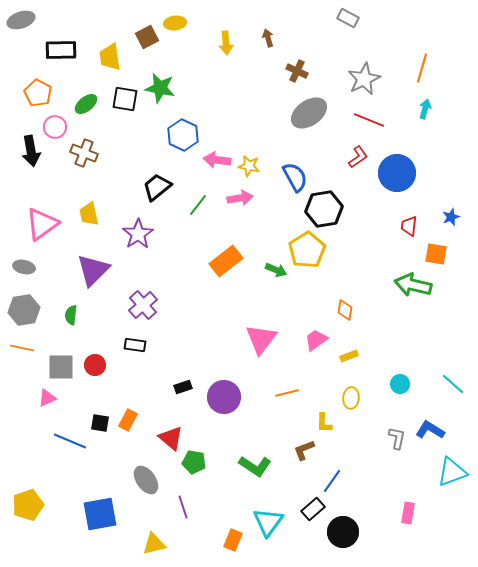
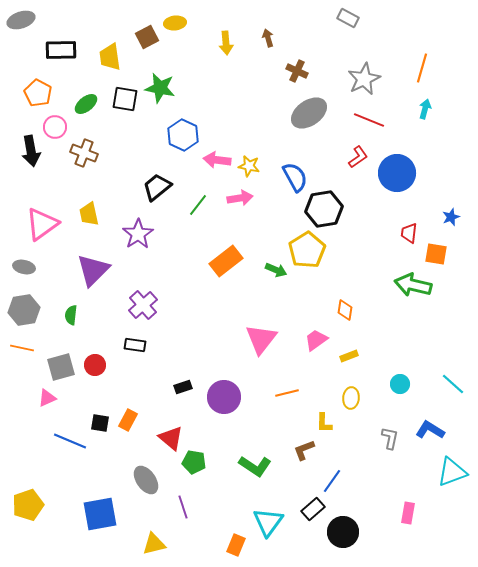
red trapezoid at (409, 226): moved 7 px down
gray square at (61, 367): rotated 16 degrees counterclockwise
gray L-shape at (397, 438): moved 7 px left
orange rectangle at (233, 540): moved 3 px right, 5 px down
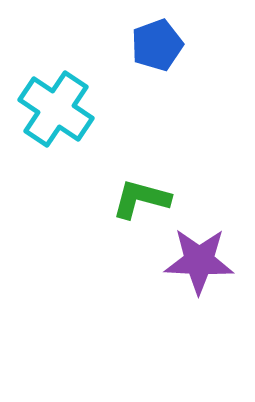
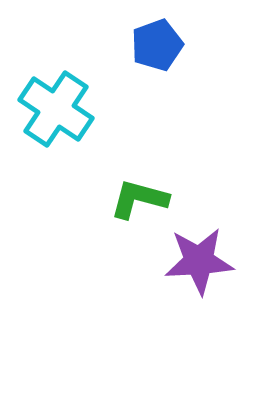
green L-shape: moved 2 px left
purple star: rotated 6 degrees counterclockwise
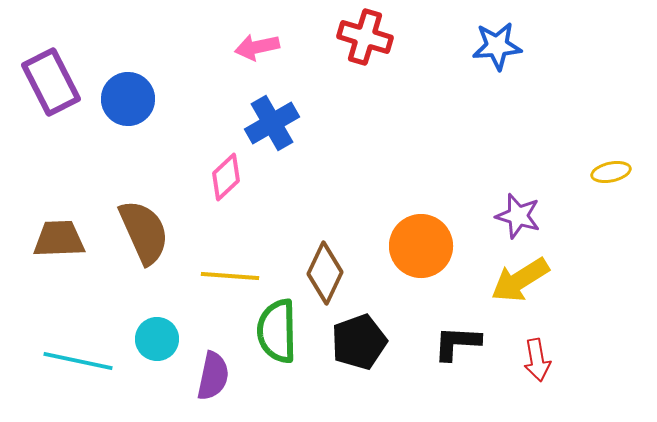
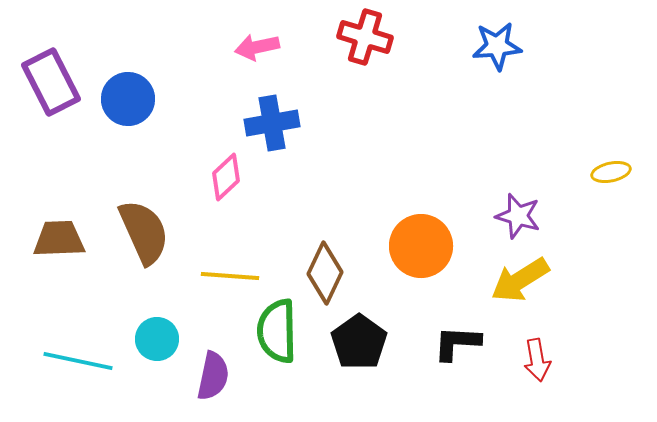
blue cross: rotated 20 degrees clockwise
black pentagon: rotated 16 degrees counterclockwise
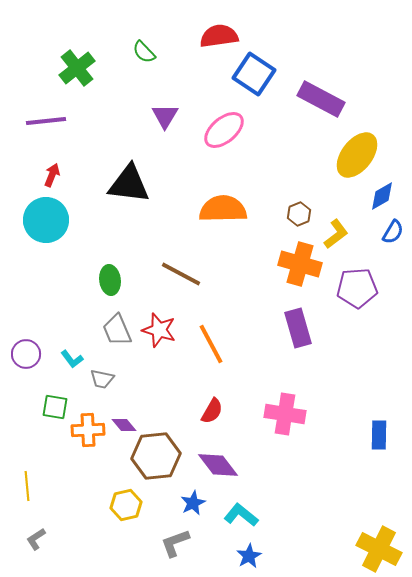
════
## What the exercise asks
Return every line of the listing above word for word, but leave out the pictures.

## Problem solution
red trapezoid at (409, 226): moved 7 px down
gray square at (61, 367): rotated 16 degrees counterclockwise
gray L-shape at (397, 438): moved 7 px left
orange rectangle at (233, 540): moved 3 px right, 5 px down
green L-shape: moved 2 px left
purple star: rotated 6 degrees counterclockwise
blue cross: rotated 20 degrees clockwise
black pentagon: rotated 16 degrees counterclockwise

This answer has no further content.